**Exercise goal:**
Down to the last character, repeat the data that follows.

═════ Data segment

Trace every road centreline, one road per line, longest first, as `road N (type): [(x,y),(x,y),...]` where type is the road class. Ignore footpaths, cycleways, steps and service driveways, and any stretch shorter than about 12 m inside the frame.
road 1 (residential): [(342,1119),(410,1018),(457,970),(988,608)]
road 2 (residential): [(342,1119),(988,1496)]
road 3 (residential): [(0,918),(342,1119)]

══════════

**Your solution:**
Trace every road centreline, one road per line, longest first, as `road N (type): [(x,y),(x,y),...]` where type is the road class. Ignore footpaths, cycleways, steps and service driveways, and any stretch shorter than about 12 m inside the frame.
road 1 (residential): [(342,1119),(410,1018),(457,970),(988,608)]
road 2 (residential): [(342,1119),(988,1496)]
road 3 (residential): [(0,918),(342,1119)]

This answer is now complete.